TASK BRIEF: Please retype all of the data below, word for word.
···
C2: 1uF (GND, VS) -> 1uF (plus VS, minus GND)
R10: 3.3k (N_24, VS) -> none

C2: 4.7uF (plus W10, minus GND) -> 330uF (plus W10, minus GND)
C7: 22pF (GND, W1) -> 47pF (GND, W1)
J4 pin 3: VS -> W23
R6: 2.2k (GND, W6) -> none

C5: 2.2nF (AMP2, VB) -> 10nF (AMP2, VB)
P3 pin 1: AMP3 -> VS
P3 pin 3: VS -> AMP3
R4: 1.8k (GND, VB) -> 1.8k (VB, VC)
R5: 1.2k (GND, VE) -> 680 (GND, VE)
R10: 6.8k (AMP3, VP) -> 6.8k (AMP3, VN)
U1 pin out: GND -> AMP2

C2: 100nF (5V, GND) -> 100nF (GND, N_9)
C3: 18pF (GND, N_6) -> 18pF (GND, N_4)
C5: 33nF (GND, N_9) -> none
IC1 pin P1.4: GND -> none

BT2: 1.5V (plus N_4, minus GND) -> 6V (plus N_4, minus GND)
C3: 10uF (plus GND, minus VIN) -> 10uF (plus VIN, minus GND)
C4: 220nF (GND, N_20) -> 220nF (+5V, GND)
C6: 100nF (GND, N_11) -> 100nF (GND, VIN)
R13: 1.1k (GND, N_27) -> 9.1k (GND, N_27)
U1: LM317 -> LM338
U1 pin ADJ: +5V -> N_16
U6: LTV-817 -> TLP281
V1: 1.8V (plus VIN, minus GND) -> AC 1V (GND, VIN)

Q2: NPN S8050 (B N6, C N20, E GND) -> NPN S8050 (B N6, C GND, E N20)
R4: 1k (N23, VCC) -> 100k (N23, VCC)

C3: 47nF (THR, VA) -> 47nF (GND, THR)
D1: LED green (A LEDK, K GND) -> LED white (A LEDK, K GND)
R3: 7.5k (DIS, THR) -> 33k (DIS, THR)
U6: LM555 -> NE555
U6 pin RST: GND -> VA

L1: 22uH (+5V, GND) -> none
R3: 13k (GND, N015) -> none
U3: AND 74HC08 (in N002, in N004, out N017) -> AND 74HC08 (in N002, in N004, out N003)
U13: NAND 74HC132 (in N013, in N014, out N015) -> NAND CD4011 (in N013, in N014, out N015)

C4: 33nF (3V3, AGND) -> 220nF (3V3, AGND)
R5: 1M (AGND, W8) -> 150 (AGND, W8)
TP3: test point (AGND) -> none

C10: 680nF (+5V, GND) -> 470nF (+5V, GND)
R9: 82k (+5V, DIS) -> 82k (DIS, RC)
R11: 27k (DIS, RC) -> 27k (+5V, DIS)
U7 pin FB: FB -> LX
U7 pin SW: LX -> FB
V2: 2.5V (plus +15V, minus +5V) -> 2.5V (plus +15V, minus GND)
···
RESPONSE AREA:
C2: 1uF (GND, VS) -> 1uF (plus VS, minus GND)
R10: 3.3k (N_24, VS) -> none

C2: 4.7uF (plus W10, minus GND) -> 330uF (plus W10, minus GND)
C7: 22pF (GND, W1) -> 47pF (GND, W1)
J4 pin 3: VS -> W23
R6: 2.2k (GND, W6) -> none

C5: 2.2nF (AMP2, VB) -> 10nF (AMP2, VB)
P3 pin 1: AMP3 -> VS
P3 pin 3: VS -> AMP3
R4: 1.8k (GND, VB) -> 1.8k (VB, VC)
R5: 1.2k (GND, VE) -> 680 (GND, VE)
R10: 6.8k (AMP3, VP) -> 6.8k (AMP3, VN)
U1 pin out: GND -> AMP2

C2: 100nF (5V, GND) -> 100nF (GND, N_9)
C3: 18pF (GND, N_6) -> 18pF (GND, N_4)
C5: 33nF (GND, N_9) -> none
IC1 pin P1.4: GND -> none

BT2: 1.5V (plus N_4, minus GND) -> 6V (plus N_4, minus GND)
C3: 10uF (plus GND, minus VIN) -> 10uF (plus VIN, minus GND)
C4: 220nF (GND, N_20) -> 220nF (+5V, GND)
C6: 100nF (GND, N_11) -> 100nF (GND, VIN)
R13: 1.1k (GND, N_27) -> 9.1k (GND, N_27)
U1: LM317 -> LM338
U1 pin ADJ: +5V -> N_16
U6: LTV-817 -> TLP281
V1: 1.8V (plus VIN, minus GND) -> AC 1V (GND, VIN)

Q2: NPN S8050 (B N6, C N20, E GND) -> NPN S8050 (B N6, C GND, E N20)
R4: 1k (N23, VCC) -> 100k (N23, VCC)

C3: 47nF (THR, VA) -> 47nF (GND, THR)
D1: LED green (A LEDK, K GND) -> LED white (A LEDK, K GND)
R3: 7.5k (DIS, THR) -> 33k (DIS, THR)
U6: LM555 -> NE555
U6 pin RST: GND -> VA

L1: 22uH (+5V, GND) -> none
R3: 13k (GND, N015) -> none
U3: AND 74HC08 (in N002, in N004, out N017) -> AND 74HC08 (in N002, in N004, out N003)
U13: NAND 74HC132 (in N013, in N014, out N015) -> NAND CD4011 (in N013, in N014, out N015)

C4: 33nF (3V3, AGND) -> 220nF (3V3, AGND)
R5: 1M (AGND, W8) -> 150 (AGND, W8)
TP3: test point (AGND) -> none

C10: 680nF (+5V, GND) -> 470nF (+5V, GND)
R9: 82k (+5V, DIS) -> 82k (DIS, RC)
R11: 27k (DIS, RC) -> 27k (+5V, DIS)
U7 pin FB: FB -> LX
U7 pin SW: LX -> FB
V2: 2.5V (plus +15V, minus +5V) -> 2.5V (plus +15V, minus GND)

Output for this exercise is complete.